**Work task**
An exact copy of the records below is required, and it must contain no pictures.

*** Opening of Data provided ***

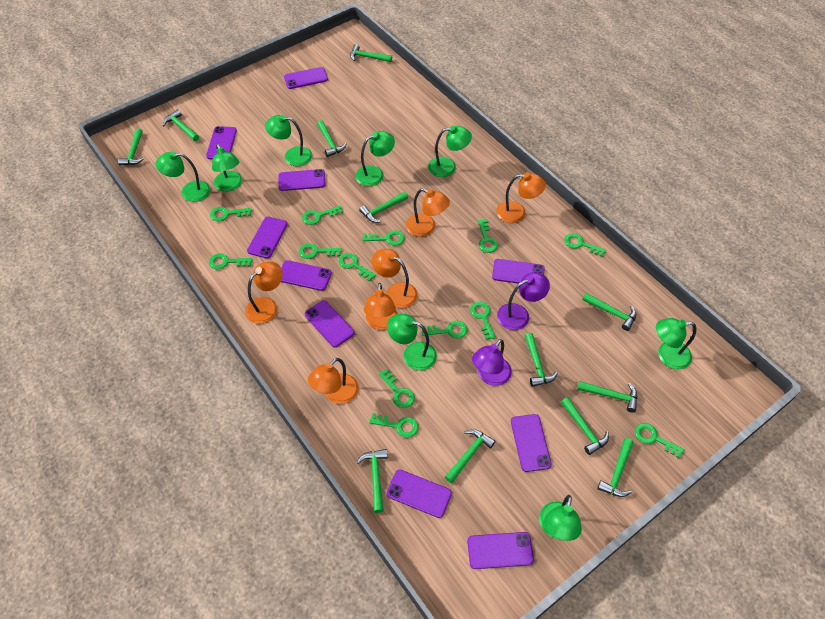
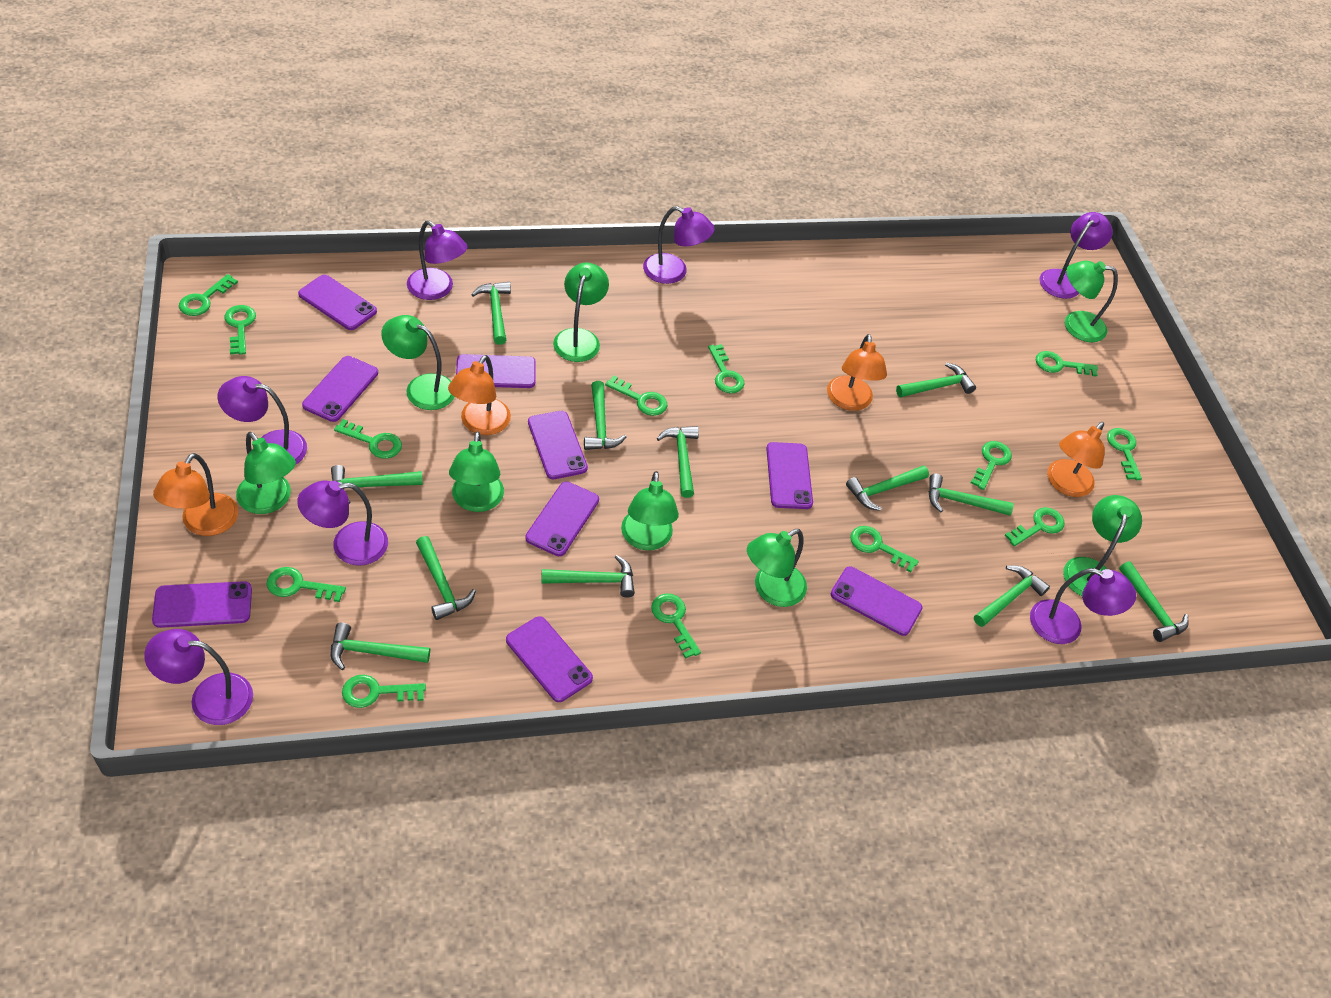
orange lamp: [245,261,283,324] [308,358,359,404] [364,283,398,330] [372,249,418,308] [406,188,450,237] [496,173,546,223] = 6 -> [153,453,239,536] [448,355,511,435] [827,334,887,411] [1047,422,1105,497] = 4
purple lamp: [472,339,512,386] [497,272,550,330] = 2 -> [144,629,253,725] [217,376,307,465] [297,481,388,566] [407,221,467,300] [643,206,715,284] [1030,568,1136,644] [1039,212,1113,299] = 7
purple phone: [206,126,237,159] [247,217,288,259] [278,169,326,191] [281,260,332,291] [284,67,328,89] [305,300,355,347] [386,469,452,518] [467,532,534,569] [492,259,545,284] [511,414,552,472] = 10 -> [152,581,252,628] [298,275,377,330] [302,356,378,422] [456,354,536,388] [506,616,593,702] [525,481,599,556] [528,411,588,479] [766,442,813,509] [831,566,922,636] = 9

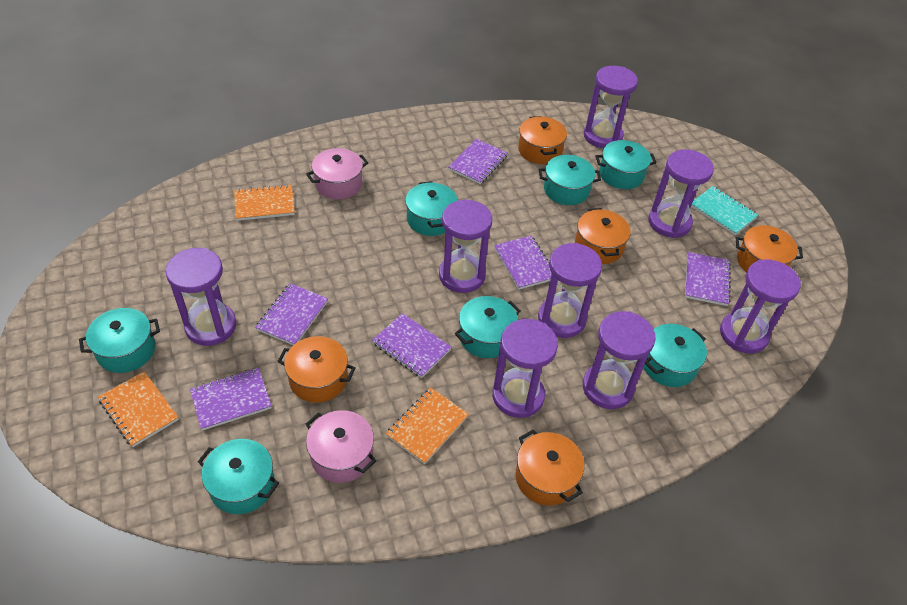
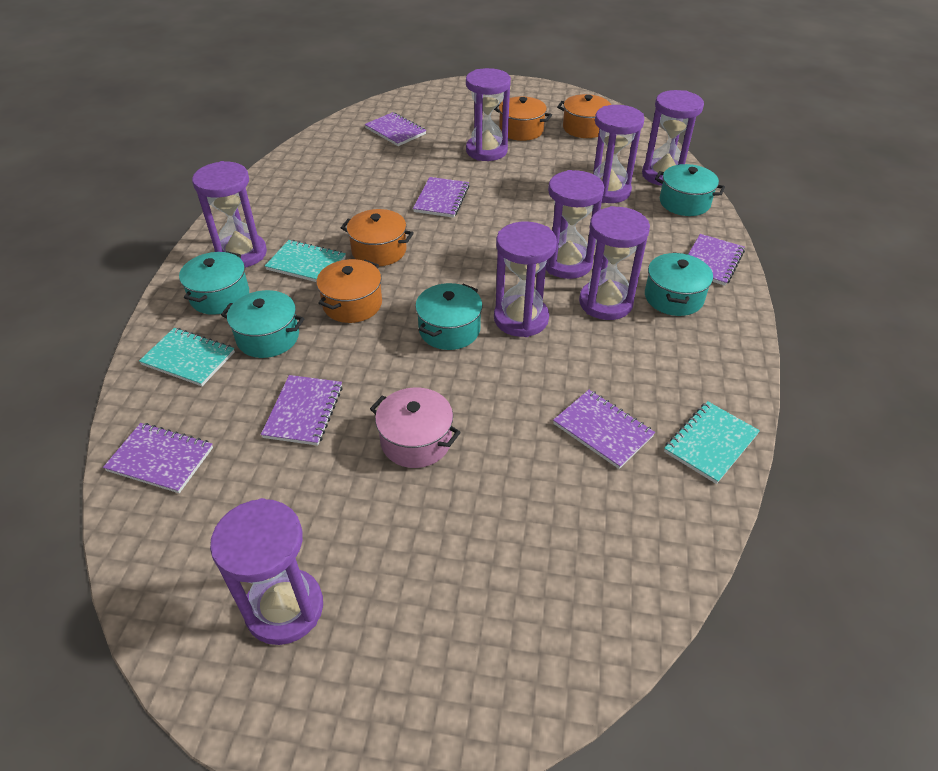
orange notebook: [98,371,179,447] [234,184,295,221] [386,388,469,464] = 3 -> none = 0
orange pot: [278,336,355,403] [515,430,584,506] [518,116,567,164] [575,208,631,264] [736,225,803,273] = 5 -> [316,259,382,323] [341,209,414,266] [494,96,552,141] [557,94,611,138] = 4
pink pot: [306,148,368,199] [306,410,376,483] = 2 -> [370,387,461,468] = 1
turquoise notebook: [691,186,758,235] = 1 -> [139,328,235,386] [265,240,346,282] [664,401,760,484] = 3
turquoise pot: [79,308,160,373] [198,439,279,514] [405,181,458,236] [455,296,521,358] [539,155,601,205] [595,140,657,189] [644,324,707,387] = 7 -> [179,251,249,315] [221,290,304,358] [415,283,483,350] [645,252,713,316] [655,164,725,216] = 5

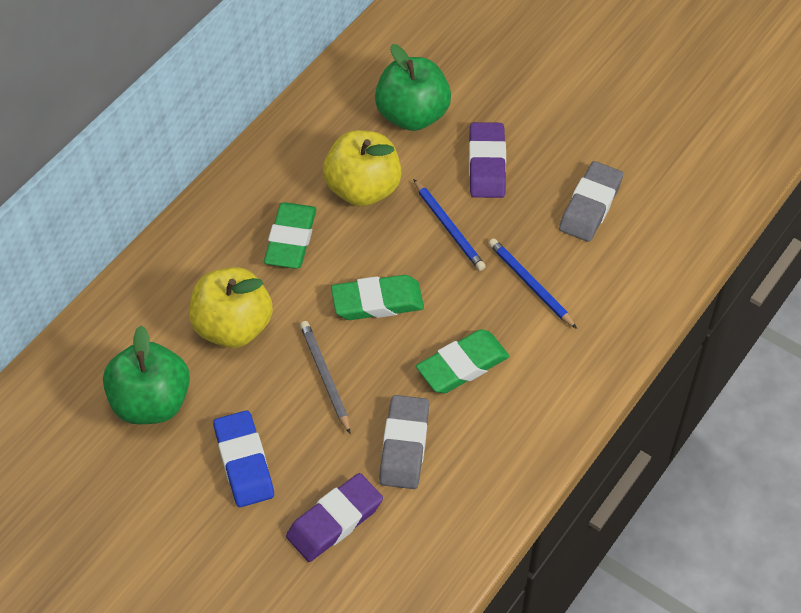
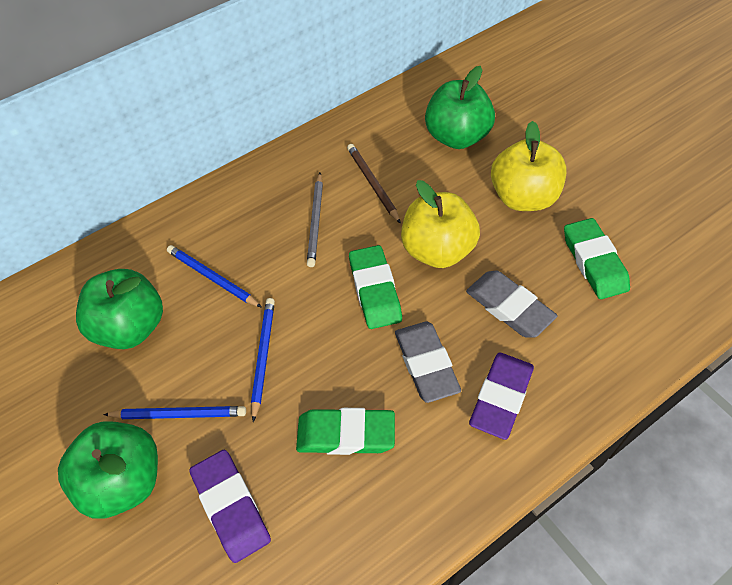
blue eraser: [213,410,274,507] = 1 -> none = 0
blue pencil: [413,179,486,271] [489,238,577,329] = 2 -> [103,406,246,419] [167,245,262,308] [251,298,275,422] = 3
brown pencil: none = 0 -> [347,144,401,224] = 1
green apple: [103,325,190,424] [375,44,451,131] = 2 -> [58,421,158,519] [76,269,163,349] [425,66,495,149] = 3

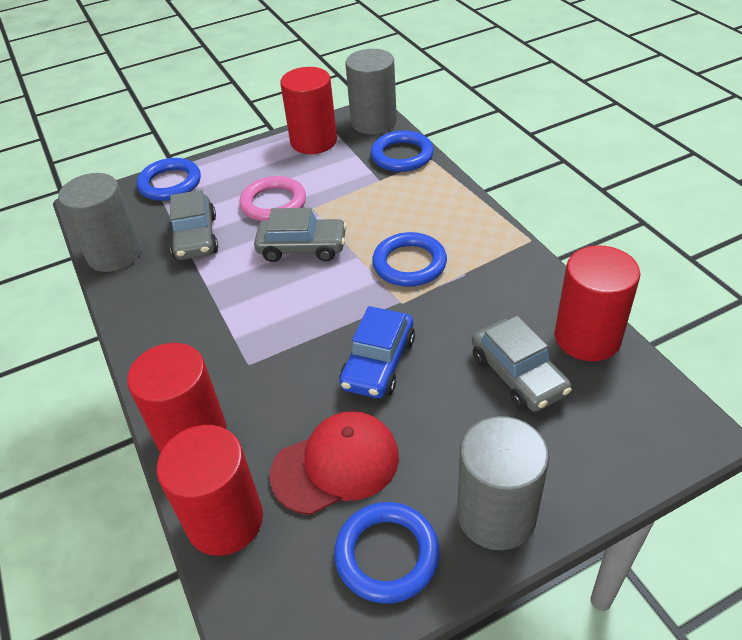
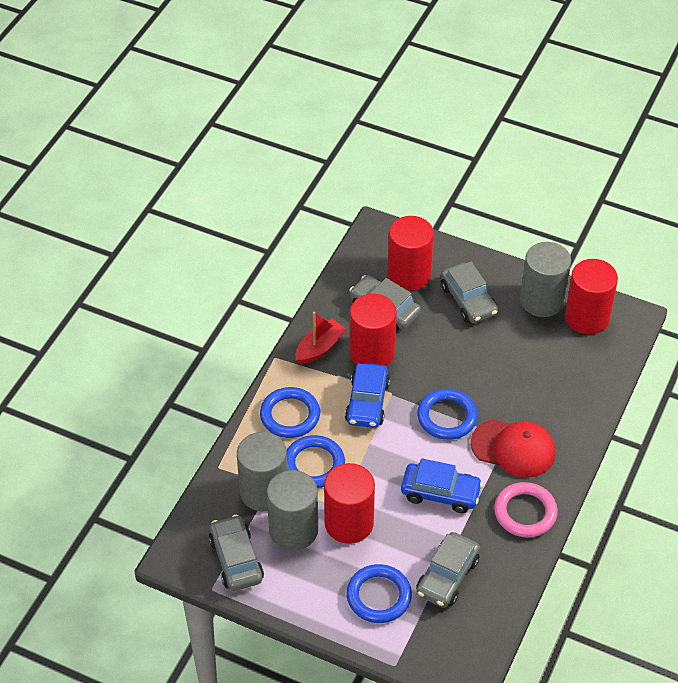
blue car: [339,306,415,398] = 1 -> [345,363,390,428] [401,458,483,513] = 2
grey car: [170,190,218,260] [254,208,347,262] [472,316,571,412] = 3 -> [209,515,264,591] [349,275,421,331] [416,532,480,608] [441,262,498,323] = 4
red boat: none = 0 -> [295,312,346,365] = 1

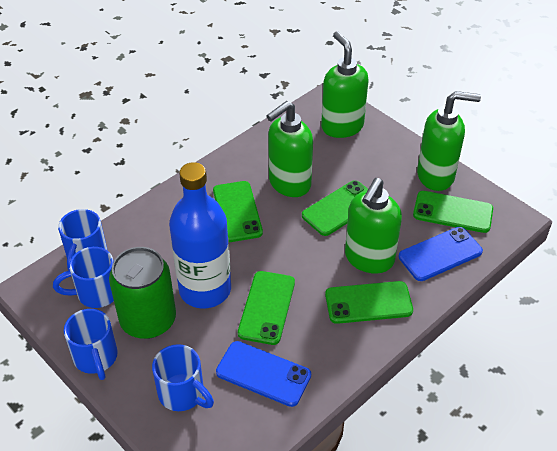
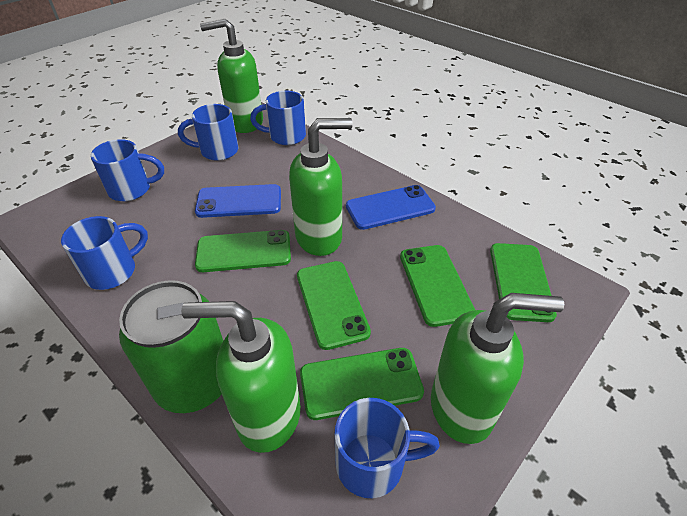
blue bottle: [169,162,231,308] = 1 -> none = 0
blue mug: [53,247,114,308] [58,209,107,270] [64,309,118,380] [152,344,214,411] = 4 -> [61,216,148,290] [90,139,164,201] [178,104,238,161] [250,91,306,145] [334,398,440,498] = 5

*** Close of Data provided ***

**Solution**
orange lamp: [245,261,283,324] [308,358,359,404] [364,283,398,330] [372,249,418,308] [406,188,450,237] [496,173,546,223] = 6 -> [153,453,239,536] [448,355,511,435] [827,334,887,411] [1047,422,1105,497] = 4
purple lamp: [472,339,512,386] [497,272,550,330] = 2 -> [144,629,253,725] [217,376,307,465] [297,481,388,566] [407,221,467,300] [643,206,715,284] [1030,568,1136,644] [1039,212,1113,299] = 7
purple phone: [206,126,237,159] [247,217,288,259] [278,169,326,191] [281,260,332,291] [284,67,328,89] [305,300,355,347] [386,469,452,518] [467,532,534,569] [492,259,545,284] [511,414,552,472] = 10 -> [152,581,252,628] [298,275,377,330] [302,356,378,422] [456,354,536,388] [506,616,593,702] [525,481,599,556] [528,411,588,479] [766,442,813,509] [831,566,922,636] = 9

orange notebook: [98,371,179,447] [234,184,295,221] [386,388,469,464] = 3 -> none = 0
orange pot: [278,336,355,403] [515,430,584,506] [518,116,567,164] [575,208,631,264] [736,225,803,273] = 5 -> [316,259,382,323] [341,209,414,266] [494,96,552,141] [557,94,611,138] = 4
pink pot: [306,148,368,199] [306,410,376,483] = 2 -> [370,387,461,468] = 1
turquoise notebook: [691,186,758,235] = 1 -> [139,328,235,386] [265,240,346,282] [664,401,760,484] = 3
turquoise pot: [79,308,160,373] [198,439,279,514] [405,181,458,236] [455,296,521,358] [539,155,601,205] [595,140,657,189] [644,324,707,387] = 7 -> [179,251,249,315] [221,290,304,358] [415,283,483,350] [645,252,713,316] [655,164,725,216] = 5

blue eraser: [213,410,274,507] = 1 -> none = 0
blue pencil: [413,179,486,271] [489,238,577,329] = 2 -> [103,406,246,419] [167,245,262,308] [251,298,275,422] = 3
brown pencil: none = 0 -> [347,144,401,224] = 1
green apple: [103,325,190,424] [375,44,451,131] = 2 -> [58,421,158,519] [76,269,163,349] [425,66,495,149] = 3

blue car: [339,306,415,398] = 1 -> [345,363,390,428] [401,458,483,513] = 2
grey car: [170,190,218,260] [254,208,347,262] [472,316,571,412] = 3 -> [209,515,264,591] [349,275,421,331] [416,532,480,608] [441,262,498,323] = 4
red boat: none = 0 -> [295,312,346,365] = 1

blue bottle: [169,162,231,308] = 1 -> none = 0
blue mug: [53,247,114,308] [58,209,107,270] [64,309,118,380] [152,344,214,411] = 4 -> [61,216,148,290] [90,139,164,201] [178,104,238,161] [250,91,306,145] [334,398,440,498] = 5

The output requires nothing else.